Return all lines in the material below that contain "brick".

Available data:
++++++

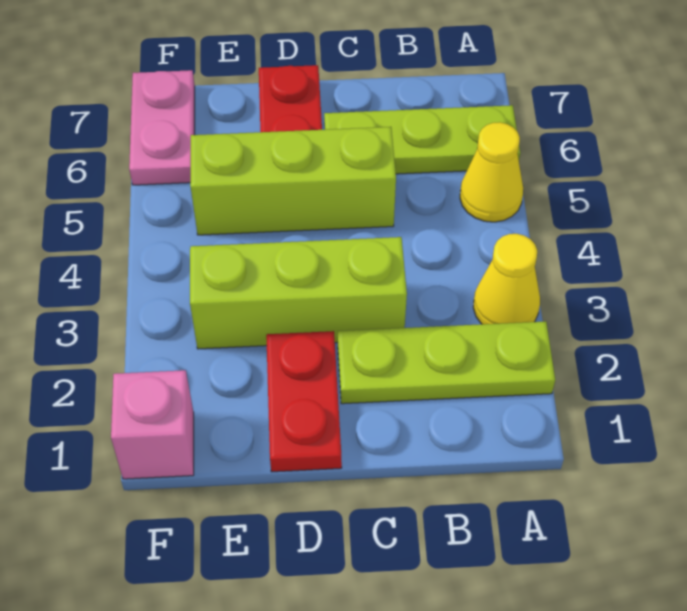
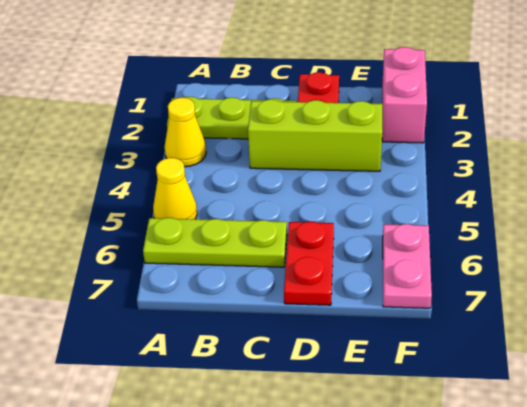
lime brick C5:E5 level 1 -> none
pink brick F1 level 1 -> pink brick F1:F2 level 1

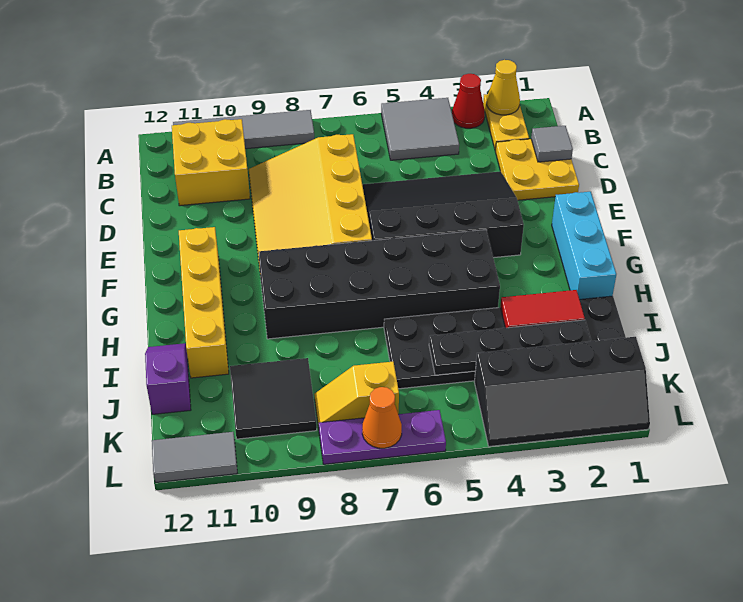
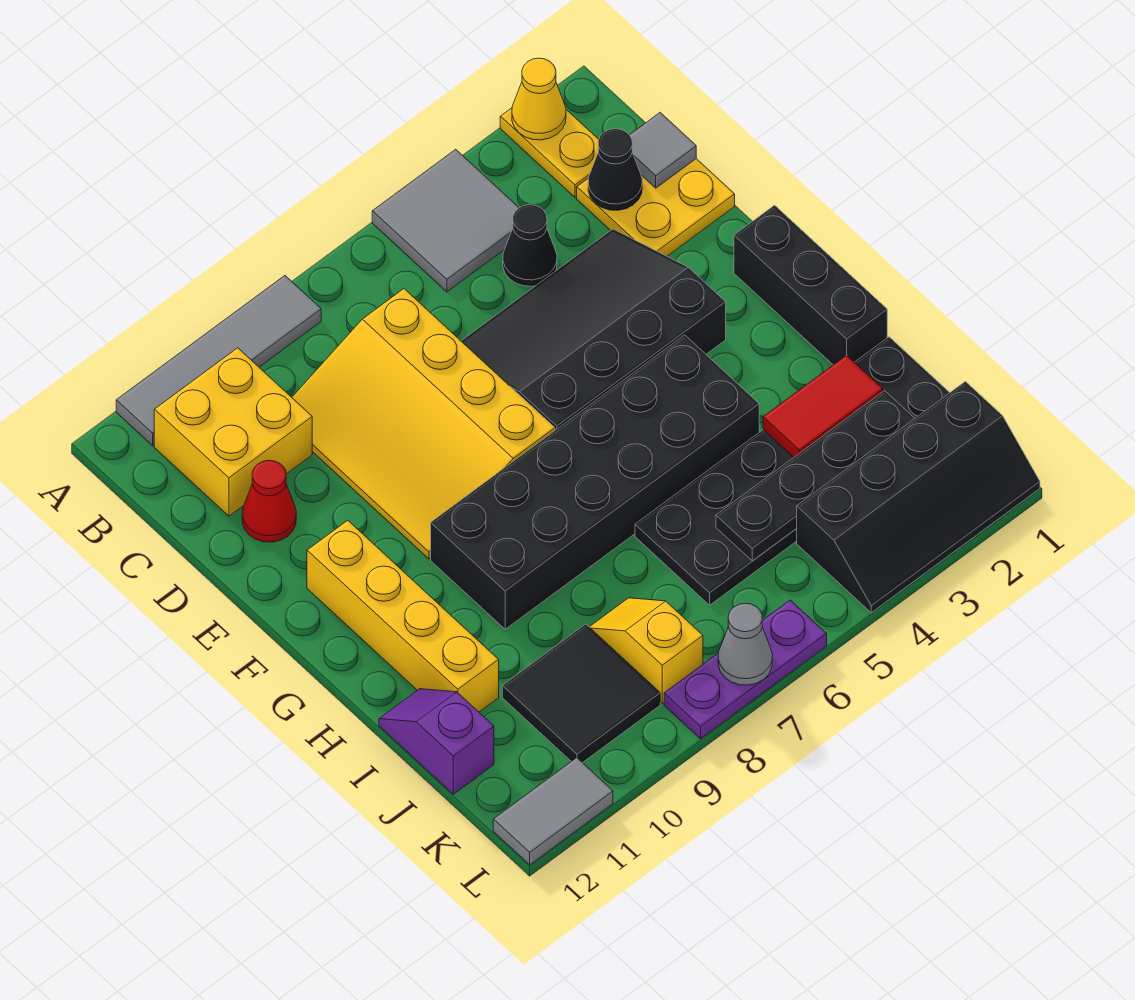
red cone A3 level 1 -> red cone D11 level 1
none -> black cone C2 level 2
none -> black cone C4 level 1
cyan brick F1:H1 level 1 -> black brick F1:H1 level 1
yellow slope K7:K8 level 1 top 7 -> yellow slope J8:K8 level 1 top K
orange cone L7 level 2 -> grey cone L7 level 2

++++++

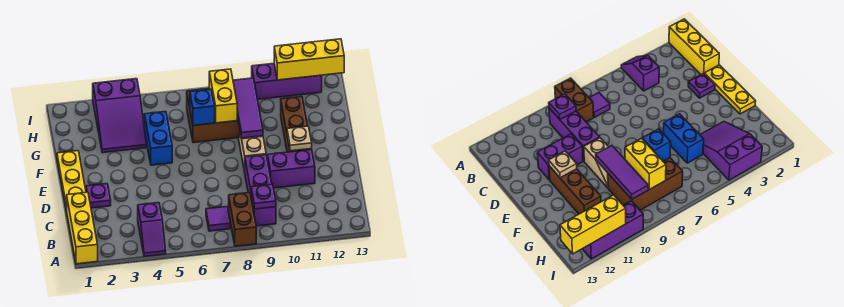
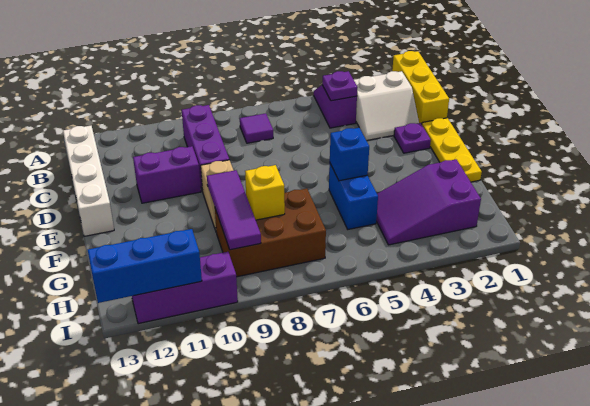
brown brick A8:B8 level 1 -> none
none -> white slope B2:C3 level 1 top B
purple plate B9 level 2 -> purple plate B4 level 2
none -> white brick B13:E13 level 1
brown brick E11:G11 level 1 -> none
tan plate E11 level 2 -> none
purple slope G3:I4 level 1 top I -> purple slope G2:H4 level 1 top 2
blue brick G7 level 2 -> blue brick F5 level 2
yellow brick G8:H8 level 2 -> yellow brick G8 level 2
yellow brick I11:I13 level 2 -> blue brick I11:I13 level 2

++++++

Exercise response:
lime brick C5:E5 level 1 -> none
pink brick F1 level 1 -> pink brick F1:F2 level 1
cyan brick F1:H1 level 1 -> black brick F1:H1 level 1
brown brick A8:B8 level 1 -> none
none -> white brick B13:E13 level 1
brown brick E11:G11 level 1 -> none
blue brick G7 level 2 -> blue brick F5 level 2
yellow brick G8:H8 level 2 -> yellow brick G8 level 2
yellow brick I11:I13 level 2 -> blue brick I11:I13 level 2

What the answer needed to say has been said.